• What you will do:
Set out the lines of each of the rows below as a numbered list, omitting any blank lines.

• Input records:
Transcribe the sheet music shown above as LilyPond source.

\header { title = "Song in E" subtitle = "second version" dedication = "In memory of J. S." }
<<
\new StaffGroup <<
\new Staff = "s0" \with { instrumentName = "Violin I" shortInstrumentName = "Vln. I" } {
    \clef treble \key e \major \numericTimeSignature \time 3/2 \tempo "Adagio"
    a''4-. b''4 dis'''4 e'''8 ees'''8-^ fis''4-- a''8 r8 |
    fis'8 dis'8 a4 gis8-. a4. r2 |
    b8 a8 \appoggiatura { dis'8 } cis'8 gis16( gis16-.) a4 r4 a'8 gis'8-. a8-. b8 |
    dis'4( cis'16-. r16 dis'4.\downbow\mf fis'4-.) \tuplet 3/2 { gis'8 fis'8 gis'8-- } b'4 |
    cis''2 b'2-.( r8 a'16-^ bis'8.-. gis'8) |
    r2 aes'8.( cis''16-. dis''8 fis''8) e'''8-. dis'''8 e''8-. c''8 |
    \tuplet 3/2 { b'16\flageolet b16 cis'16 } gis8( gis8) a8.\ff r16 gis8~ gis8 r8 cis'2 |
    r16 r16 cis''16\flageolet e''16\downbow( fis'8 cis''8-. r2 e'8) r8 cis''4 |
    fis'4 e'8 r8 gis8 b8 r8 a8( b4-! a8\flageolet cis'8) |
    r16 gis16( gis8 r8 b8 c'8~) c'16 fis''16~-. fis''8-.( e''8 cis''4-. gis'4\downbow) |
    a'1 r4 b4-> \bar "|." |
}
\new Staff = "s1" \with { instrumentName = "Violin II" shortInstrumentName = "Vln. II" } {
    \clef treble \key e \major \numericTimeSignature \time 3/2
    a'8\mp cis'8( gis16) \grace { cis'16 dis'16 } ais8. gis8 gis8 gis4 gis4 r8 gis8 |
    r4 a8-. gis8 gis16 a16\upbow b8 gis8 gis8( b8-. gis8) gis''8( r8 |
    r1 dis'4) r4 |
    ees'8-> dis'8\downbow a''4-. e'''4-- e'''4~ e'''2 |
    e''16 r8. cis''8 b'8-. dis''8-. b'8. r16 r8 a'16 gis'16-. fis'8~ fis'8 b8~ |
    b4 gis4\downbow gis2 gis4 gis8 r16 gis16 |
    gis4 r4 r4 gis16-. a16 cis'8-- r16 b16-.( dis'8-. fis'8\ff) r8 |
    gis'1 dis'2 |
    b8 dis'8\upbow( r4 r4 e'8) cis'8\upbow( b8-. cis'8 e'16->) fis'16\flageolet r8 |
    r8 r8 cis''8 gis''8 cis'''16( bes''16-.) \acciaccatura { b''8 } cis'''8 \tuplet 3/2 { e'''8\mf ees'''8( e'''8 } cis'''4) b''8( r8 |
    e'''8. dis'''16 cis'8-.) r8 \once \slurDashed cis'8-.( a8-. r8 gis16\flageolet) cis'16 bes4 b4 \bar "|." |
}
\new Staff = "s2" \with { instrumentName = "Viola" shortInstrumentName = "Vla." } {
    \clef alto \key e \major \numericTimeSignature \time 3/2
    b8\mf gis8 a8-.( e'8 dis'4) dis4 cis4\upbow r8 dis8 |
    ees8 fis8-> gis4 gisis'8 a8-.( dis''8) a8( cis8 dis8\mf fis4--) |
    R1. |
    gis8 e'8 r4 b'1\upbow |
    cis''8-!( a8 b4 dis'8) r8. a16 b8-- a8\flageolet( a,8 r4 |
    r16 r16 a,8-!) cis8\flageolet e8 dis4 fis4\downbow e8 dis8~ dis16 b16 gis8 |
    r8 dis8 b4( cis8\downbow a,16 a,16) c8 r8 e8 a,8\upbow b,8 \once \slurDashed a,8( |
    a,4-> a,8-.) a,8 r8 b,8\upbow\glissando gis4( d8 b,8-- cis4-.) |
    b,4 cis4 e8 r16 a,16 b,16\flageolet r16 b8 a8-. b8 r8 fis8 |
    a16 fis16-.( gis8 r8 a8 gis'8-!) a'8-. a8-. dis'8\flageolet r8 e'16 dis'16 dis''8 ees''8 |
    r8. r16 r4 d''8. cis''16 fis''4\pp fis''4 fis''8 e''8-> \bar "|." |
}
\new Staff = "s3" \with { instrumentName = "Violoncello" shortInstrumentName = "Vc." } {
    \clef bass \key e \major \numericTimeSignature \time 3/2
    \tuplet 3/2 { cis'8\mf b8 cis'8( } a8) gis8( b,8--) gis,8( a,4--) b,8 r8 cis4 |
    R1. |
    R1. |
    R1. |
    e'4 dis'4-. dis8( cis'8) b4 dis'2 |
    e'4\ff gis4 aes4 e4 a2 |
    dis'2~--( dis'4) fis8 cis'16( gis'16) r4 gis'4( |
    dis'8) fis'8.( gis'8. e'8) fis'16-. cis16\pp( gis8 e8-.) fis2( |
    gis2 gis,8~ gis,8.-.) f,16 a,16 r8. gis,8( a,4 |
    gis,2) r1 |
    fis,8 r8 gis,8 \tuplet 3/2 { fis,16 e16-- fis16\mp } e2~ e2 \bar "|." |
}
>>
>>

• Output:
1. Transcribe the sheet music shown above as LilyPond source.
2. \header { title = "Song in E" subtitle = "second version" dedication = "In memory of J. S." }
3. <<
4. \new StaffGroup <<
5. \new Staff = "s0" \with { instrumentName = "Violin I" shortInstrumentName = "Vln. I" } {
6.     \clef treble \key e \major \numericTimeSignature \time 3/2 \tempo "Adagio"
7.     a''4-. b''4 dis'''4 e'''8 ees'''8-^ fis''4-- a''8 r8 |
8.     fis'8 dis'8 a4 gis8-. a4. r2 |
9.     b8 a8 \appoggiatura { dis'8 } cis'8 gis16( gis16-.) a4 r4 a'8 gis'8-. a8-. b8 |
10.     dis'4( cis'16-. r16 dis'4.\downbow\mf fis'4-.) \tuplet 3/2 { gis'8 fis'8 gis'8-- } b'4 |
11.     cis''2 b'2-.( r8 a'16-^ bis'8.-. gis'8) |
12.     r2 aes'8.( cis''16-. dis''8 fis''8) e'''8-. dis'''8 e''8-. c''8 |
13.     \tuplet 3/2 { b'16\flageolet b16 cis'16 } gis8( gis8) a8.\ff r16 gis8~ gis8 r8 cis'2 |
14.     r16 r16 cis''16\flageolet e''16\downbow( fis'8 cis''8-. r2 e'8) r8 cis''4 |
15.     fis'4 e'8 r8 gis8 b8 r8 a8( b4-! a8\flageolet cis'8) |
16.     r16 gis16( gis8 r8 b8 c'8~) c'16 fis''16~-. fis''8-.( e''8 cis''4-. gis'4\downbow) |
17.     a'1 r4 b4-> \bar "|." |
18. }
19. \new Staff = "s1" \with { instrumentName = "Violin II" shortInstrumentName = "Vln. II" } {
20.     \clef treble \key e \major \numericTimeSignature \time 3/2
21.     a'8\mp cis'8( gis16) \grace { cis'16 dis'16 } ais8. gis8 gis8 gis4 gis4 r8 gis8 |
22.     r4 a8-. gis8 gis16 a16\upbow b8 gis8 gis8( b8-. gis8) gis''8( r8 |
23.     r1 dis'4) r4 |
24.     ees'8-> dis'8\downbow a''4-. e'''4-- e'''4~ e'''2 |
25.     e''16 r8. cis''8 b'8-. dis''8-. b'8. r16 r8 a'16 gis'16-. fis'8~ fis'8 b8~ |
26.     b4 gis4\downbow gis2 gis4 gis8 r16 gis16 |
27.     gis4 r4 r4 gis16-. a16 cis'8-- r16 b16-.( dis'8-. fis'8\ff) r8 |
28.     gis'1 dis'2 |
29.     b8 dis'8\upbow( r4 r4 e'8) cis'8\upbow( b8-. cis'8 e'16->) fis'16\flageolet r8 |
30.     r8 r8 cis''8 gis''8 cis'''16( bes''16-.) \acciaccatura { b''8 } cis'''8 \tuplet 3/2 { e'''8\mf ees'''8( e'''8 } cis'''4) b''8( r8 |
31.     e'''8. dis'''16 cis'8-.) r8 \once \slurDashed cis'8-.( a8-. r8 gis16\flageolet) cis'16 bes4 b4 \bar "|." |
32. }
33. \new Staff = "s2" \with { instrumentName = "Viola" shortInstrumentName = "Vla." } {
34.     \clef alto \key e \major \numericTimeSignature \time 3/2
35.     b8\mf gis8 a8-.( e'8 dis'4) dis4 cis4\upbow r8 dis8 |
36.     ees8 fis8-> gis4 gisis'8 a8-.( dis''8) a8( cis8 dis8\mf fis4--) |
37.     R1. |
38.     gis8 e'8 r4 b'1\upbow |
39.     cis''8-!( a8 b4 dis'8) r8. a16 b8-- a8\flageolet( a,8 r4 |
40.     r16 r16 a,8-!) cis8\flageolet e8 dis4 fis4\downbow e8 dis8~ dis16 b16 gis8 |
41.     r8 dis8 b4( cis8\downbow a,16 a,16) c8 r8 e8 a,8\upbow b,8 \once \slurDashed a,8( |
42.     a,4-> a,8-.) a,8 r8 b,8\upbow\glissando gis4( d8 b,8-- cis4-.) |
43.     b,4 cis4 e8 r16 a,16 b,16\flageolet r16 b8 a8-. b8 r8 fis8 |
44.     a16 fis16-.( gis8 r8 a8 gis'8-!) a'8-. a8-. dis'8\flageolet r8 e'16 dis'16 dis''8 ees''8 |
45.     r8. r16 r4 d''8. cis''16 fis''4\pp fis''4 fis''8 e''8-> \bar "|." |
46. }
47. \new Staff = "s3" \with { instrumentName = "Violoncello" shortInstrumentName = "Vc." } {
48.     \clef bass \key e \major \numericTimeSignature \time 3/2
49.     \tuplet 3/2 { cis'8\mf b8 cis'8( } a8) gis8( b,8--) gis,8( a,4--) b,8 r8 cis4 |
50.     R1. |
51.     R1. |
52.     R1. |
53.     e'4 dis'4-. dis8( cis'8) b4 dis'2 |
54.     e'4\ff gis4 aes4 e4 a2 |
55.     dis'2~--( dis'4) fis8 cis'16( gis'16) r4 gis'4( |
56.     dis'8) fis'8.( gis'8. e'8) fis'16-. cis16\pp( gis8 e8-.) fis2( |
57.     gis2 gis,8~ gis,8.-.) f,16 a,16 r8. gis,8( a,4 |
58.     gis,2) r1 |
59.     fis,8 r8 gis,8 \tuplet 3/2 { fis,16 e16-- fis16\mp } e2~ e2 \bar "|." |
60. }
61. >>
62. >>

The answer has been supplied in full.